/---

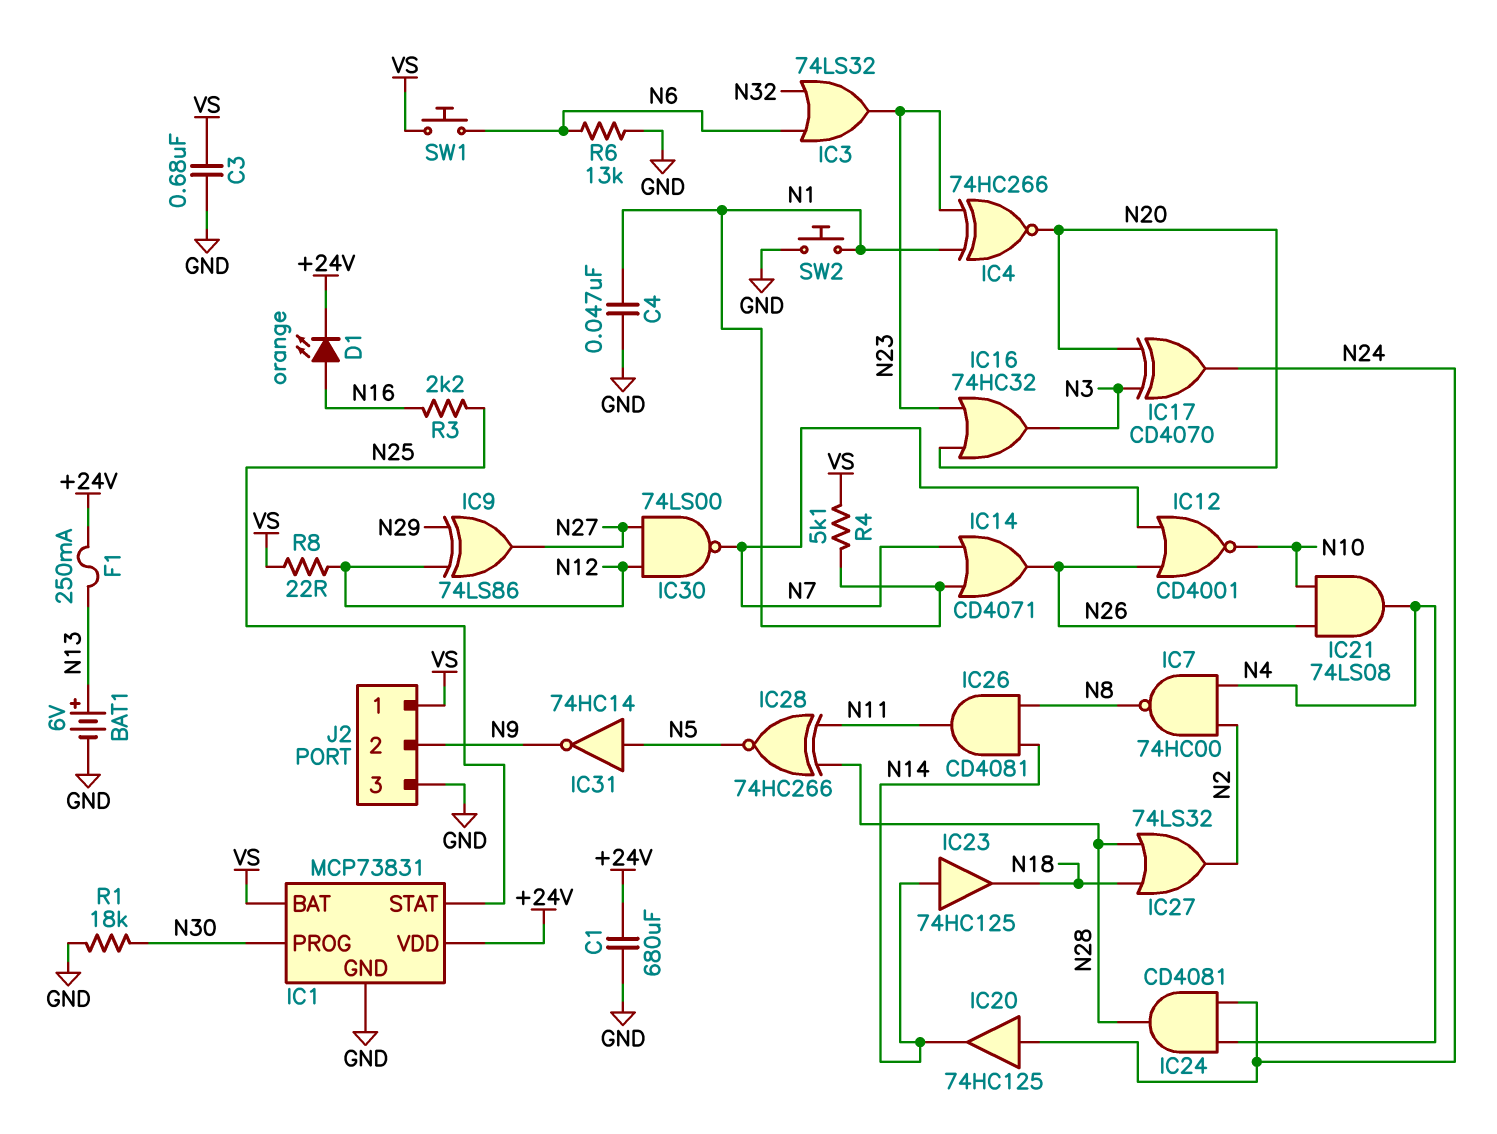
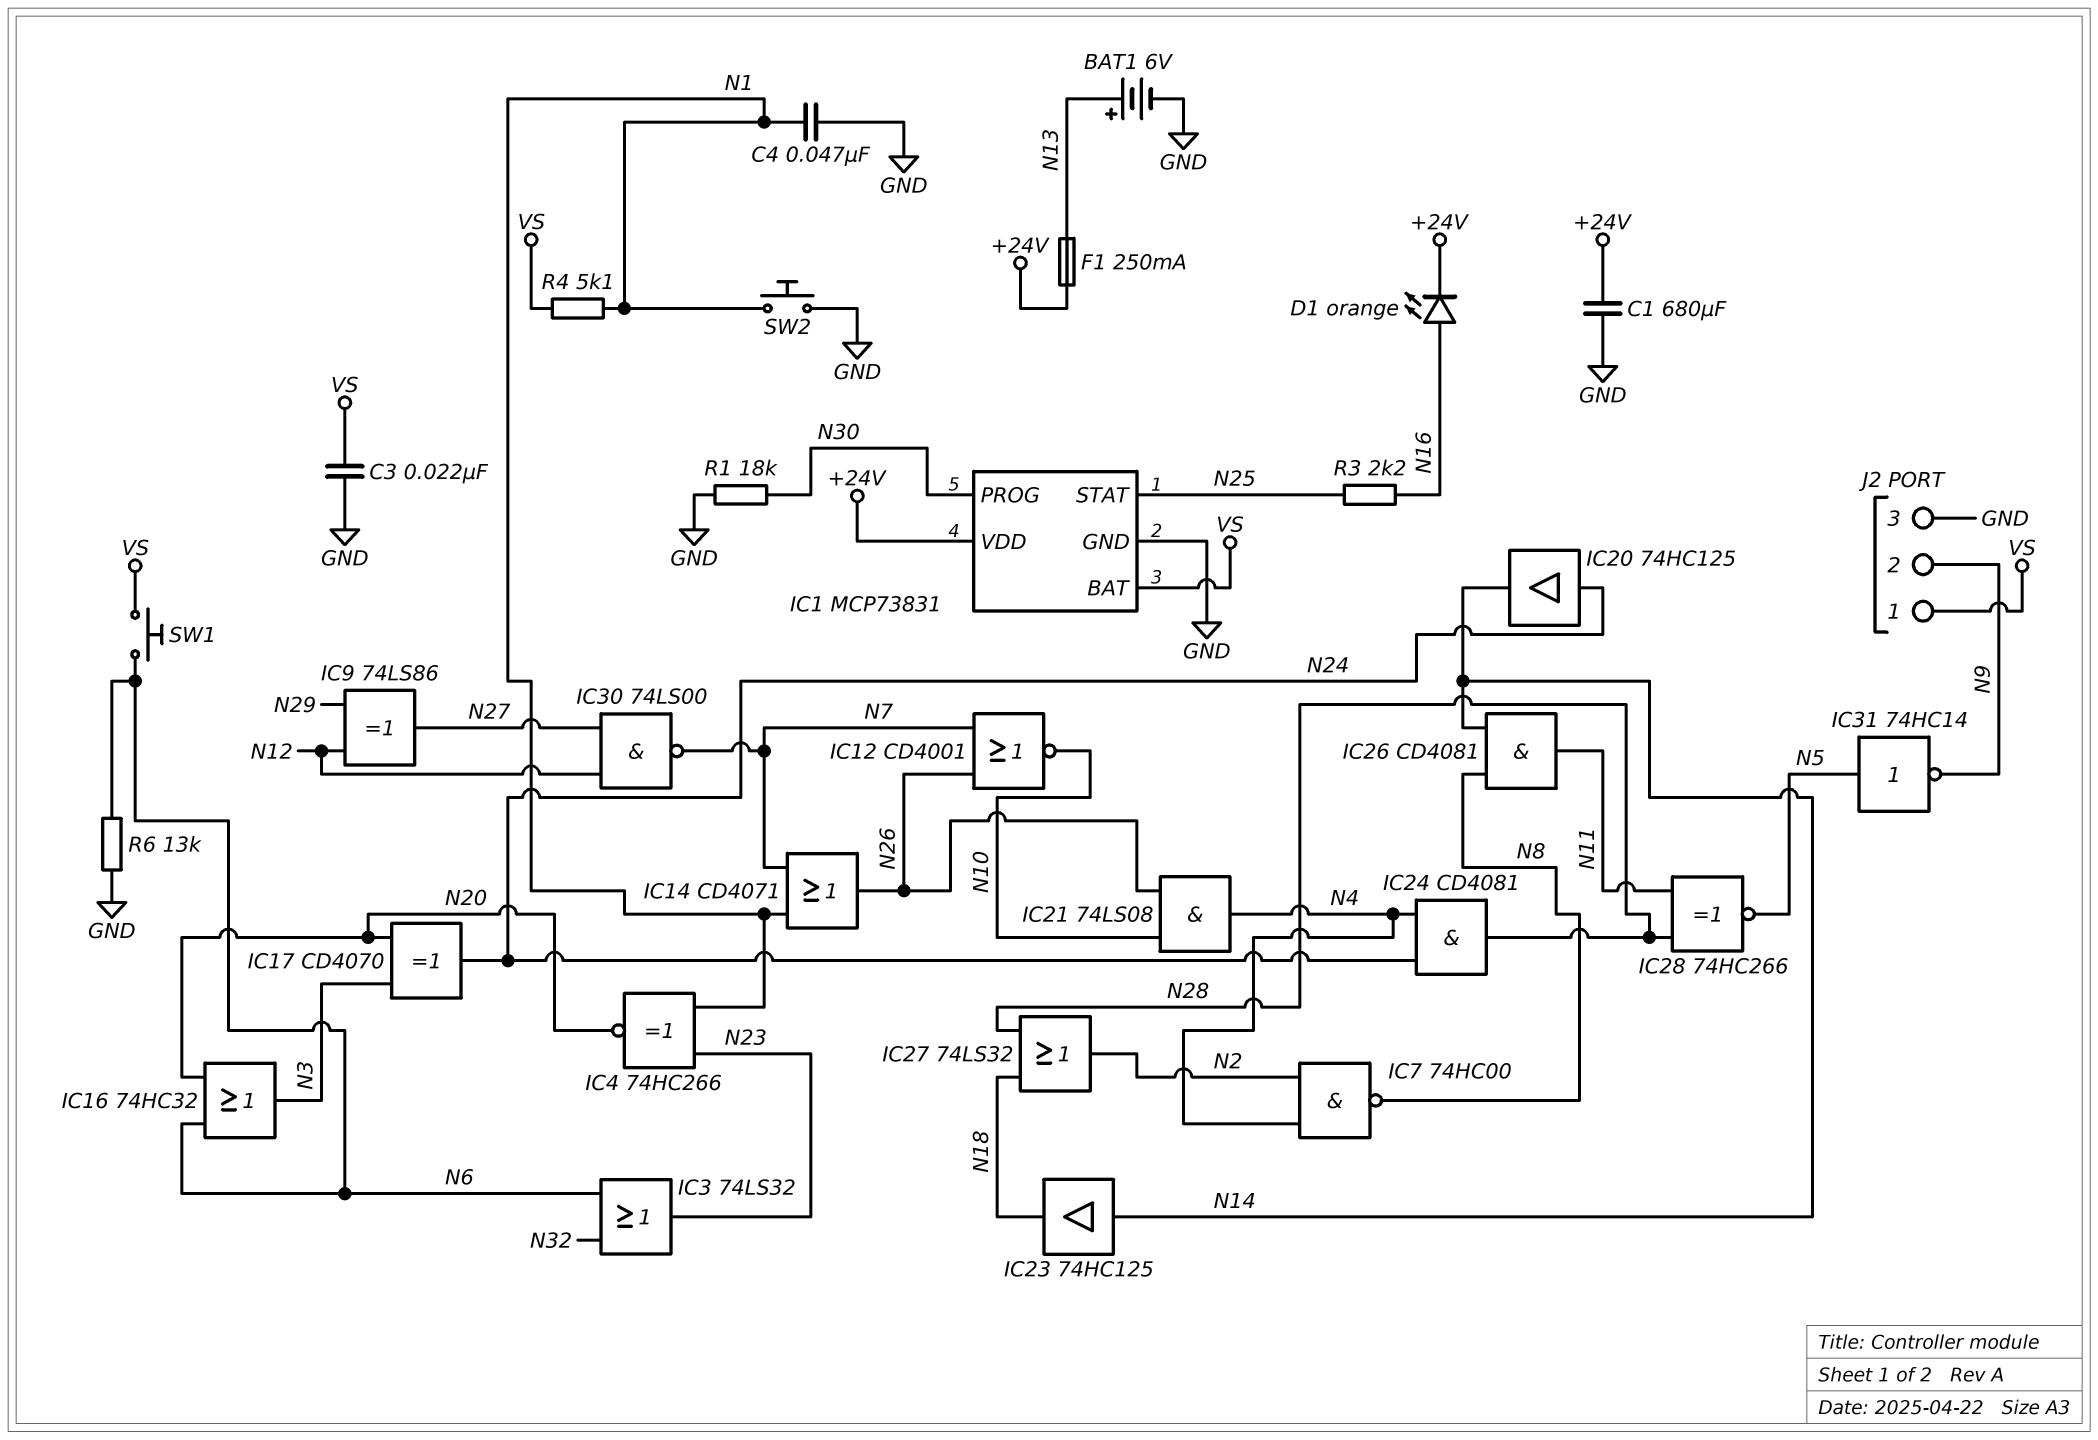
C3: 680nF (GND, VS) -> 22nF (GND, VS)
IC16: OR 74HC32 (in N20, in N23, out N3) -> OR 74HC32 (in N6, in N20, out N3)
R8: 22 (N12, VS) -> none

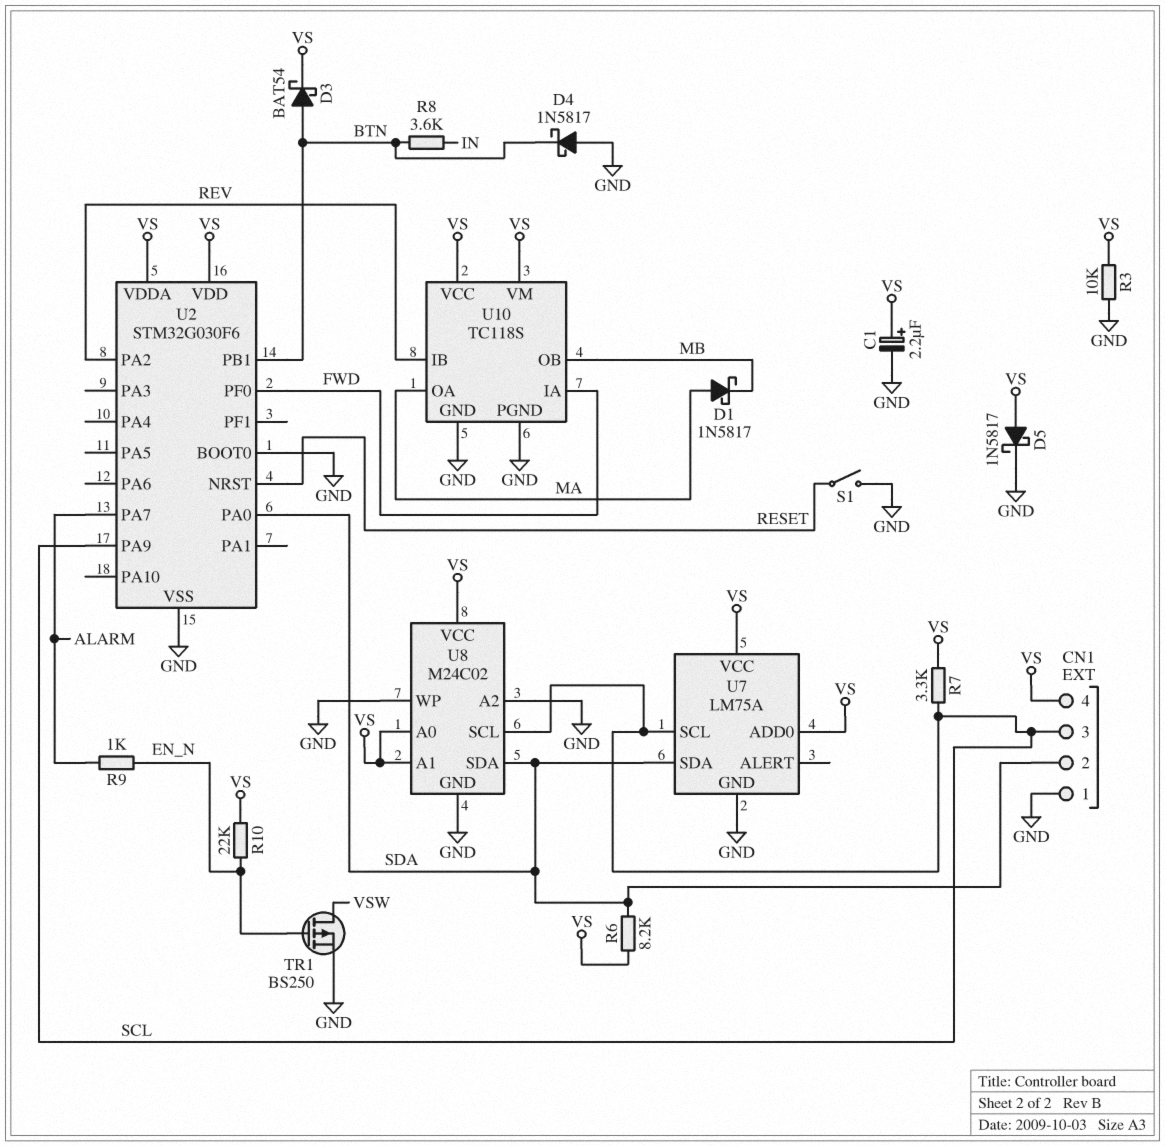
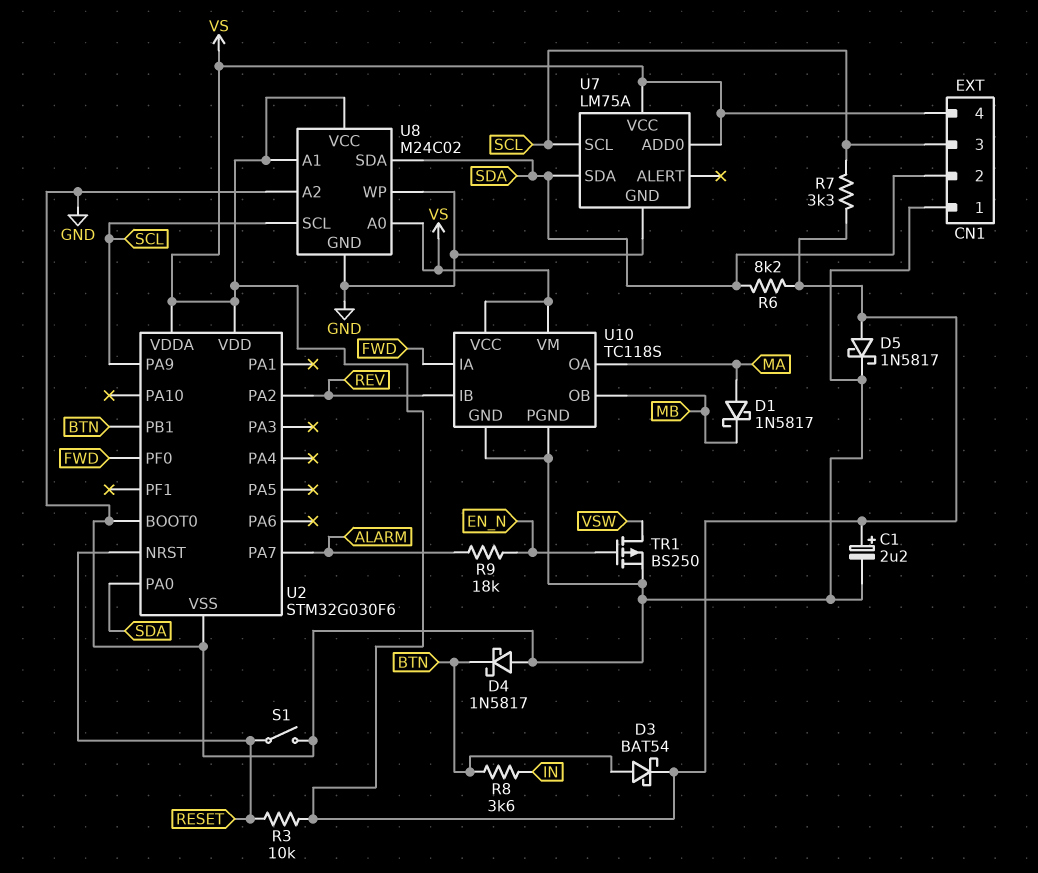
R3: 10k (GND, VS) -> 10k (RESET, VS)
R9: 1k (ALARM, EN_N) -> 18k (ALARM, EN_N)
R10: 22k (EN_N, VS) -> none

\---

**Activity**: Please give back all the records above word for word, with no pictures included.

**Response below**:
C3: 680nF (GND, VS) -> 22nF (GND, VS)
IC16: OR 74HC32 (in N20, in N23, out N3) -> OR 74HC32 (in N6, in N20, out N3)
R8: 22 (N12, VS) -> none

R3: 10k (GND, VS) -> 10k (RESET, VS)
R9: 1k (ALARM, EN_N) -> 18k (ALARM, EN_N)
R10: 22k (EN_N, VS) -> none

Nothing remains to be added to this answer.